→ **Supplied information**

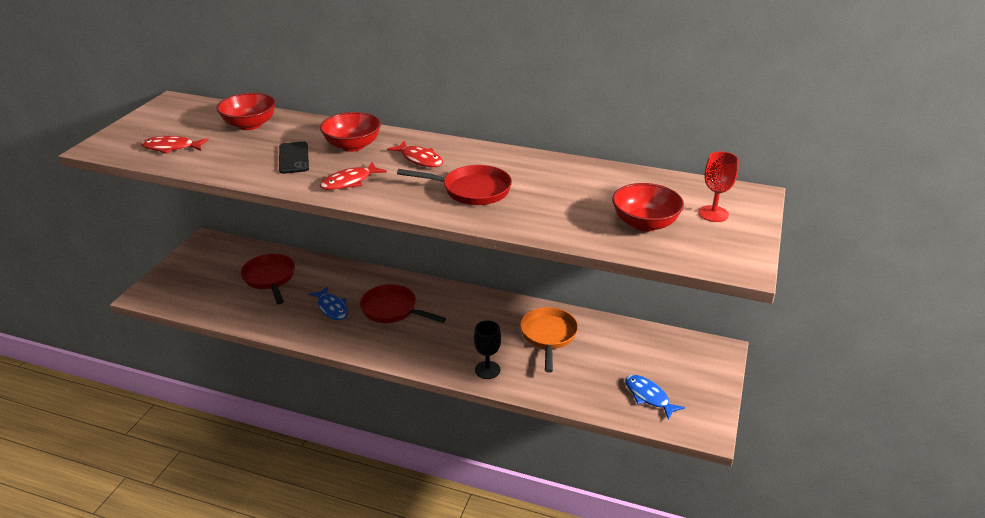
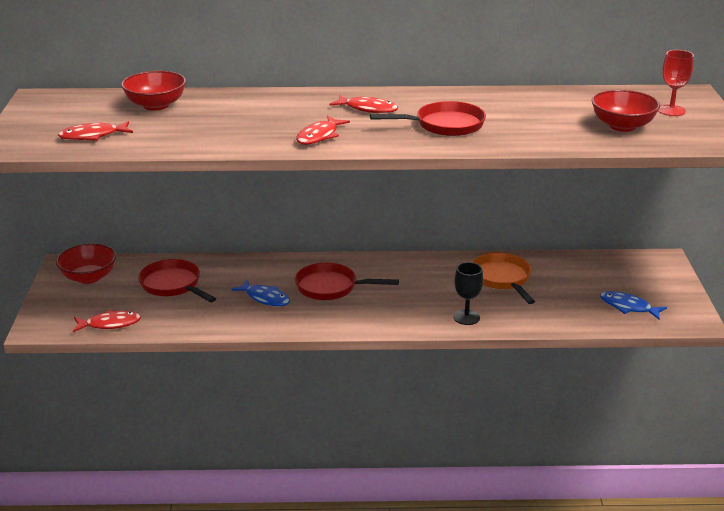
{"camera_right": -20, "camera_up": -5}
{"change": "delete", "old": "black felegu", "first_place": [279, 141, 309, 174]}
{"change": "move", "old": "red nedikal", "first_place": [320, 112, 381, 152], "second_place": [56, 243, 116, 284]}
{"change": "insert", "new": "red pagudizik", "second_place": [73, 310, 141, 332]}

→ **Work to be completed**
In your copy of the material, every word must match and no image should appear.

→ **Exercise answer**
{"camera_right": -20, "camera_up": -5}
{"change": "delete", "old": "black felegu", "first_place": [279, 141, 309, 174]}
{"change": "move", "old": "red nedikal", "first_place": [320, 112, 381, 152], "second_place": [56, 243, 116, 284]}
{"change": "insert", "new": "red pagudizik", "second_place": [73, 310, 141, 332]}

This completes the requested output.